**Activity:** Report the lines of the material that carry the string "donut".

**** Information provided ****

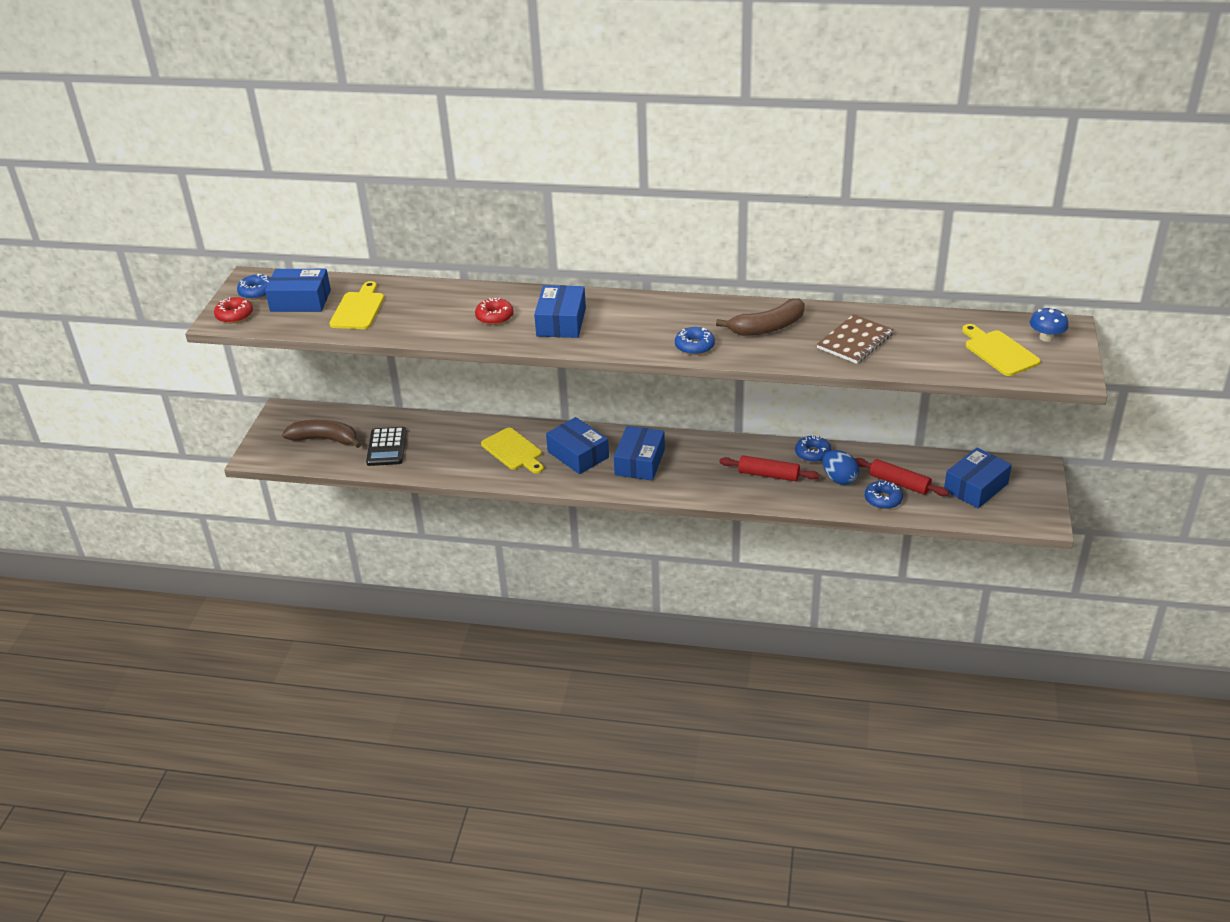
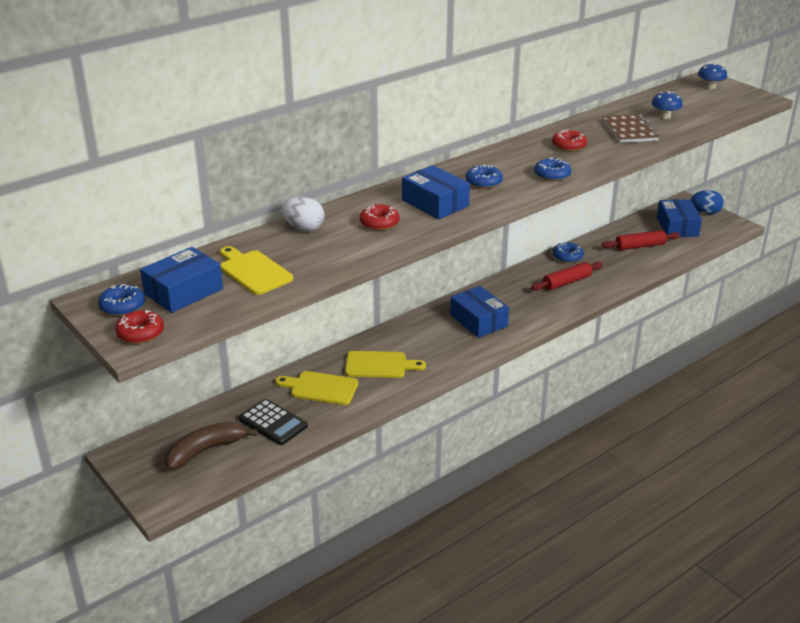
camera: 50 degrees left, 5 degrees down
(444, 294) = (304, 228): none -> white egg
(578, 454) = (429, 340): blue box -> none
(767, 327) = (568, 146): brown banana -> red donut
(839, 479) = (607, 262): blue egg -> blue egg (705, 213)
(883, 499) = (648, 259): blue donut -> blue donut (483, 182)
(921, 344) = (665, 116): none -> blue mushroom
(999, 352) = (706, 103): yellow cutting board -> yellow cutting board (321, 388)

****

**Answer to this task:**
(767, 327) = (568, 146): brown banana -> red donut
(883, 499) = (648, 259): blue donut -> blue donut (483, 182)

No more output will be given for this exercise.